(Saved data entries)
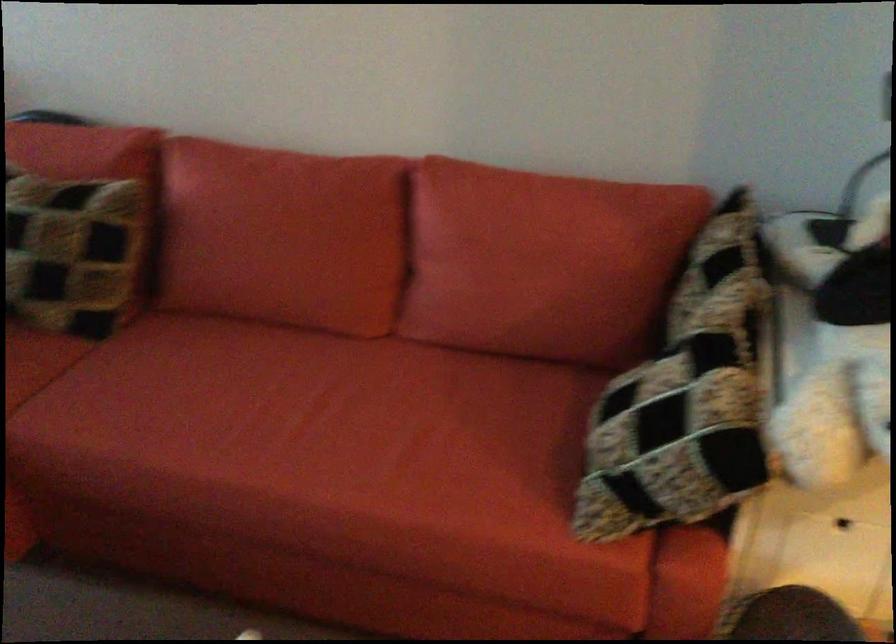
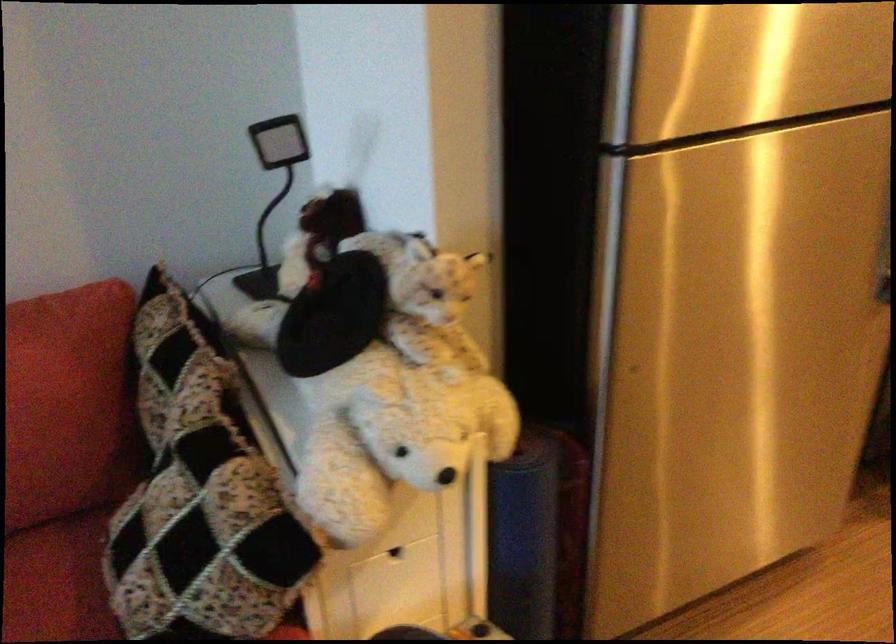
Question: How did the camera likely rotate?

Choices:
 (A) Left
 (B) Right
 (C) Up
 (D) Down

Answer: (B)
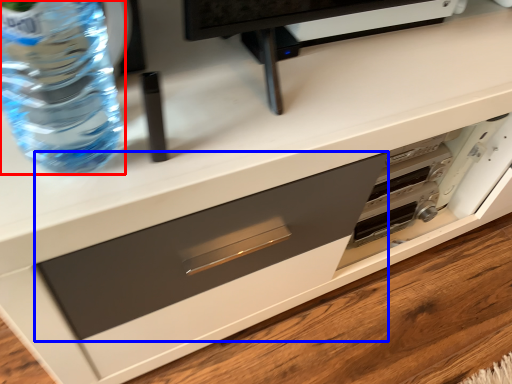
Question: Among these objects, which one is farthest to the camera, bottle (highlighted by a red box) or drawer (highlighted by a blue box)?

Choices:
 (A) bottle
 (B) drawer

Answer: (B)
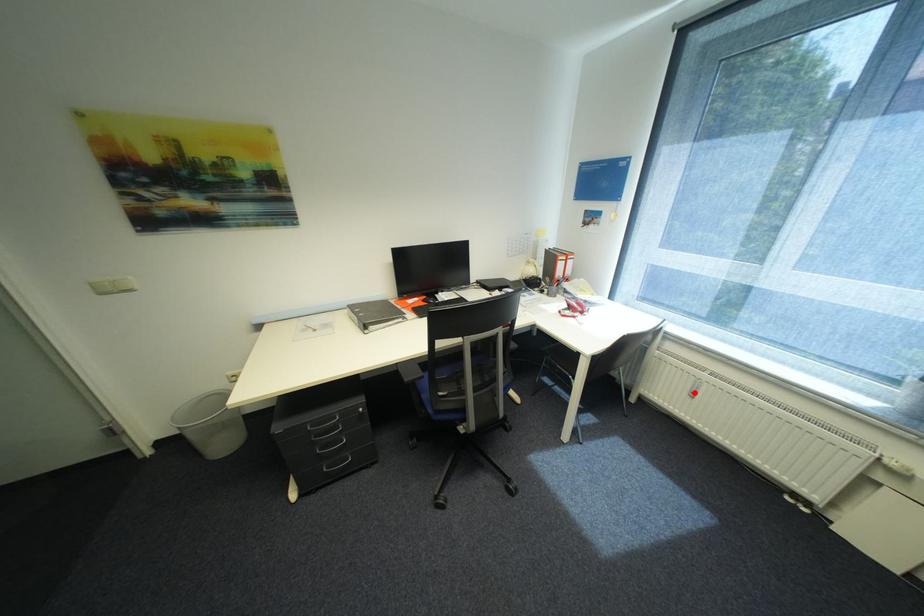
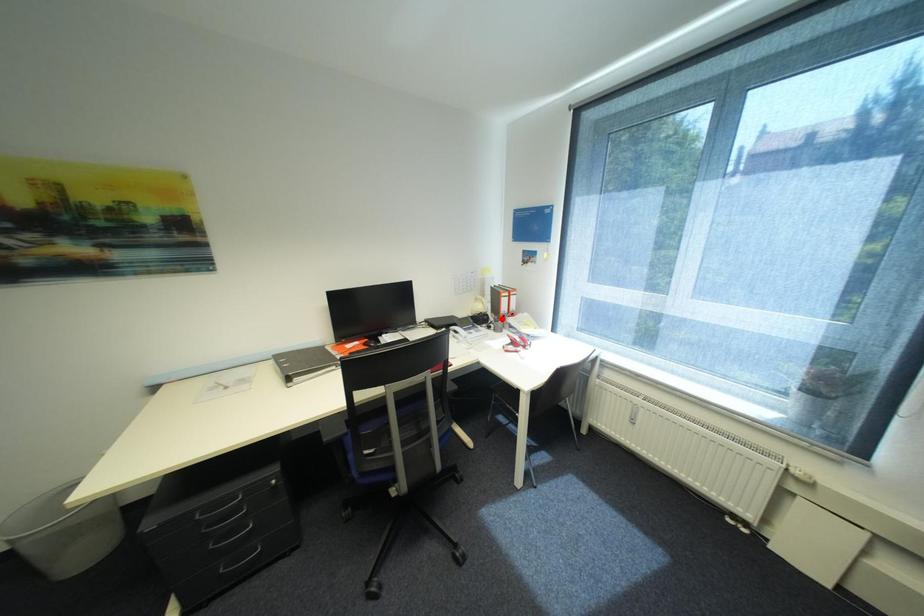
I am providing you with two images of the same scene from different viewpoints. A red point is marked on the first image and another point is marked on the second image. Is the red point in image1 aligned with the point shown in image2?

No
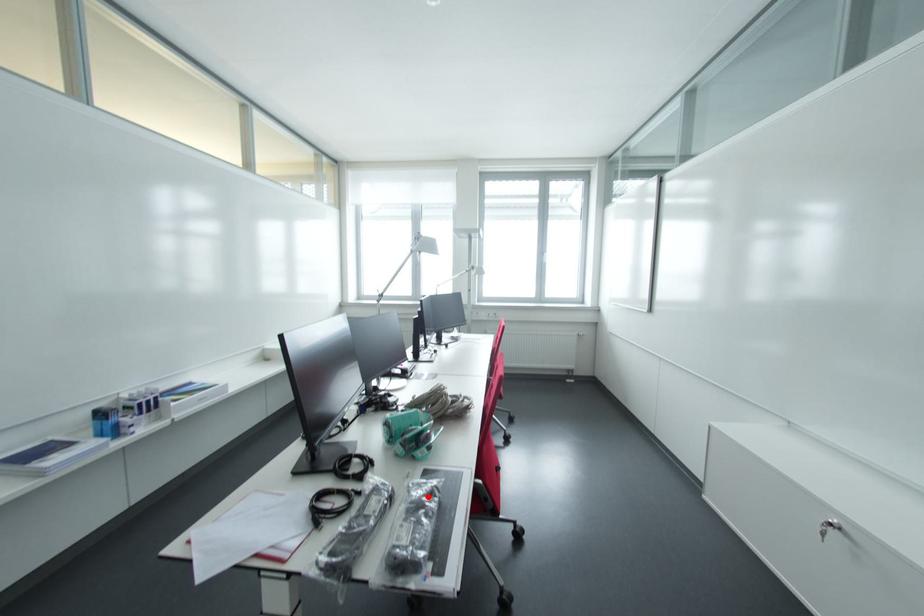
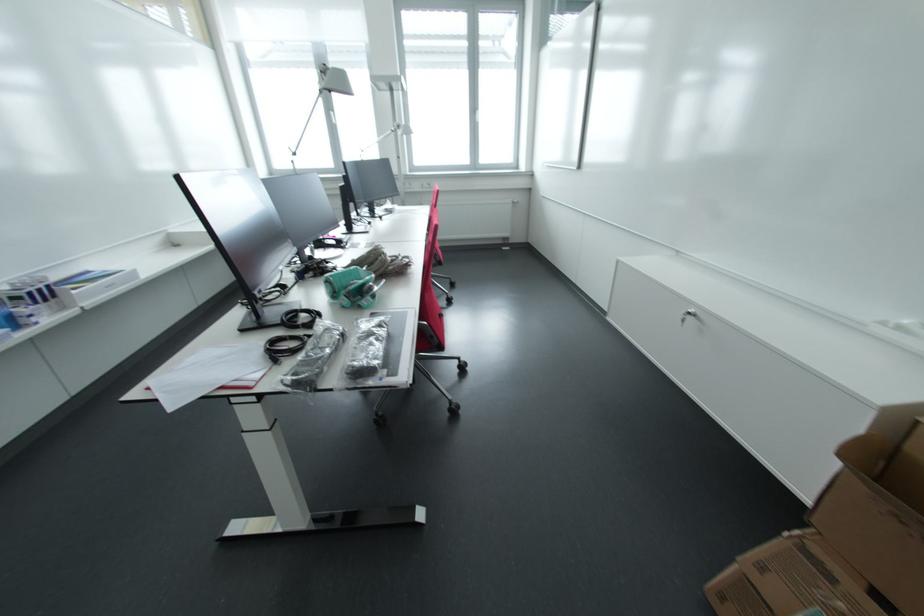
In the second image, find the point that corresponds to the highlighted location in the first image.

(377, 329)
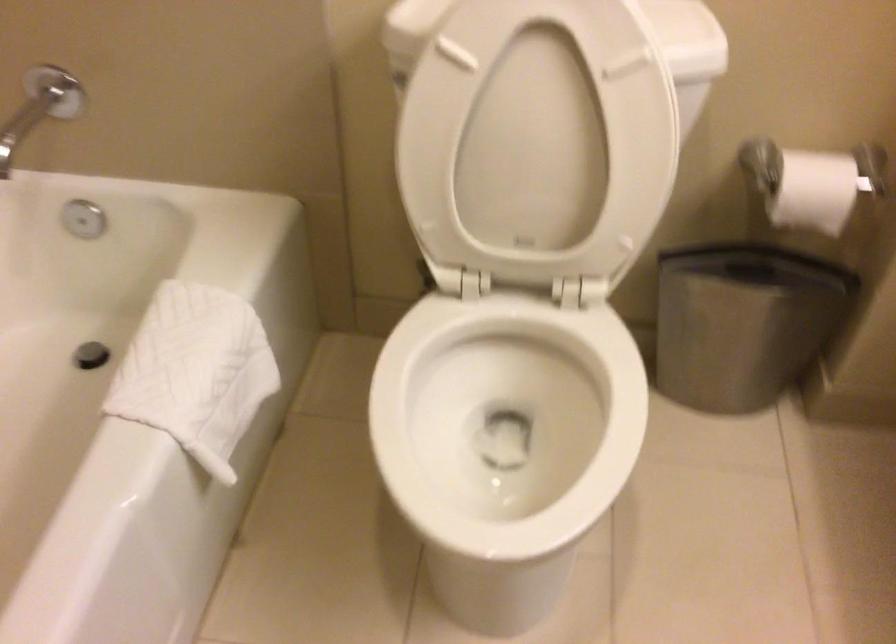
Locate an element on the screen. The height and width of the screenshot is (644, 896). white toilet seat lid is located at coordinates pos(538,140).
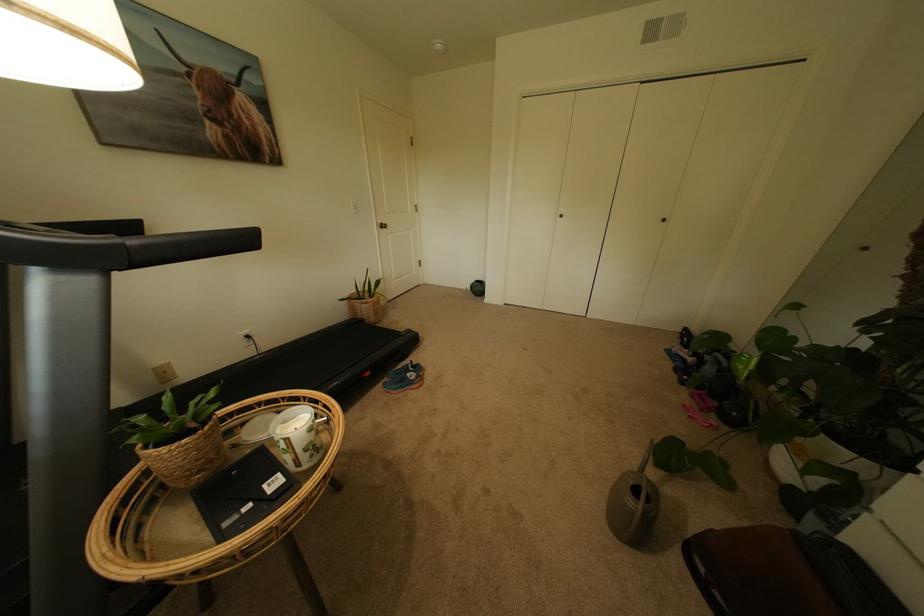
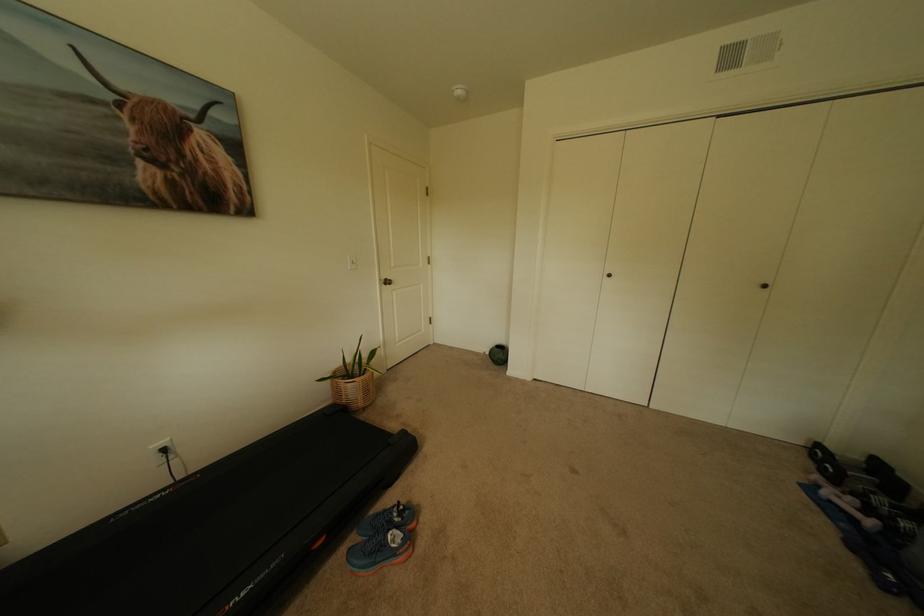
Find the pixel in the second image that matches (x=693, y=333) in the first image.

(827, 452)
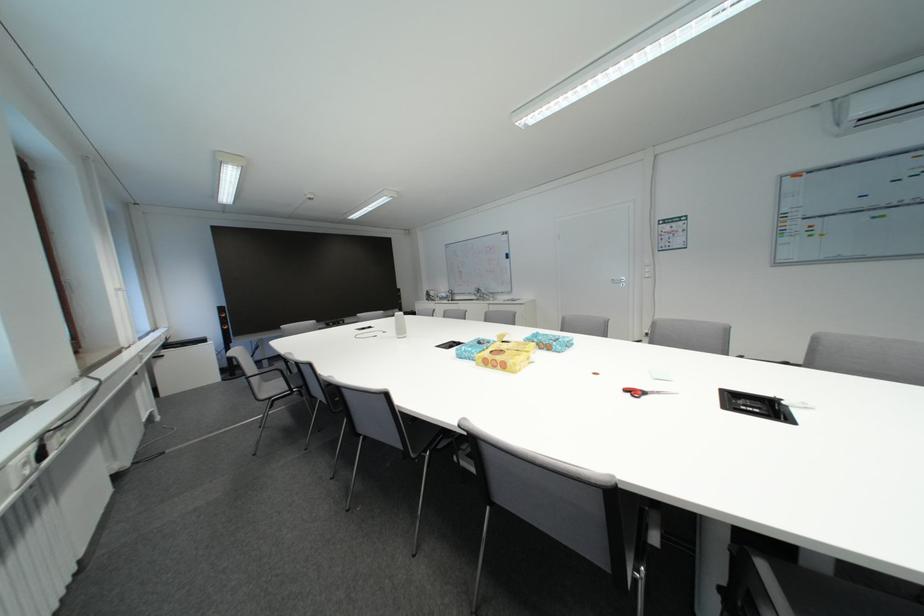
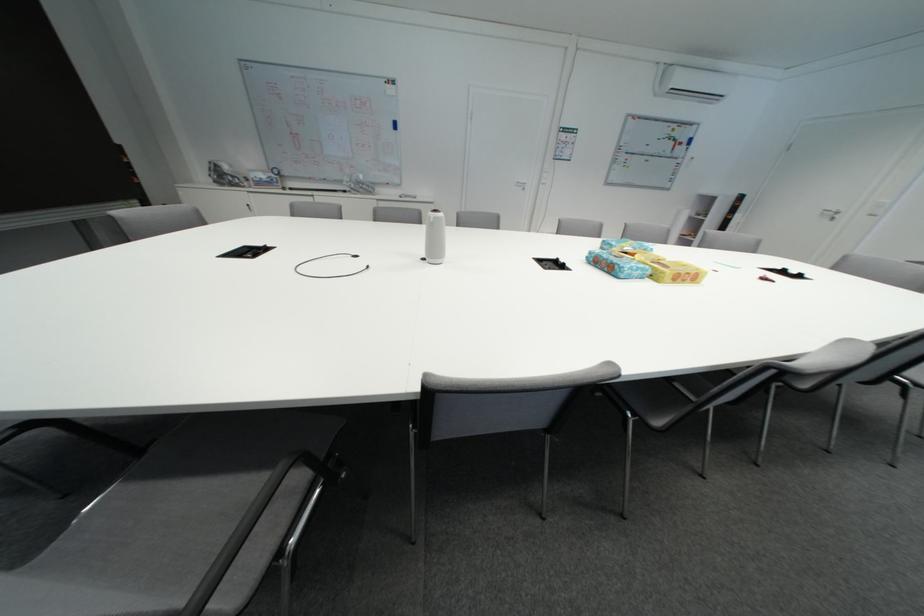
Question: I am providing you with two images of the same scene from different viewpoints. Which of the following objects are not visible in image2?

Choices:
 (A) red marker
 (B) yellow tissue box
 (C) white cylindrical speaker
 (D) none of these

Answer: (D)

## What to do
Reproduce every one of the entries above, swapping each instance of "Choices" for "Options" and keeping all other text identical. Omit the pictures.

## Result of the task
Question: How did the camera likely rotate?

Options:
 (A) Left
 (B) Right
 (C) Up
 (D) Down

Answer: (B)
Question: Among these objects, which one is farthest to the camera, bottle (highlighted by a red box) or drawer (highlighted by a blue box)?

Options:
 (A) bottle
 (B) drawer

Answer: (B)
I am providing you with two images of the same scene from different viewpoints. A red point is marked on the first image and another point is marked on the second image. Is the red point in image1 aligned with the point shown in image2?

No
In the second image, find the point that corresponds to the highlighted location in the first image.

(377, 329)
Locate an element on the screen. The height and width of the screenshot is (644, 896). white toilet seat lid is located at coordinates pos(538,140).
Find the pixel in the second image that matches (x=693, y=333) in the first image.

(827, 452)
Question: I am providing you with two images of the same scene from different viewpoints. Which of the following objects are not visible in image2?

Options:
 (A) red marker
 (B) yellow tissue box
 (C) white cylindrical speaker
 (D) none of these

Answer: (D)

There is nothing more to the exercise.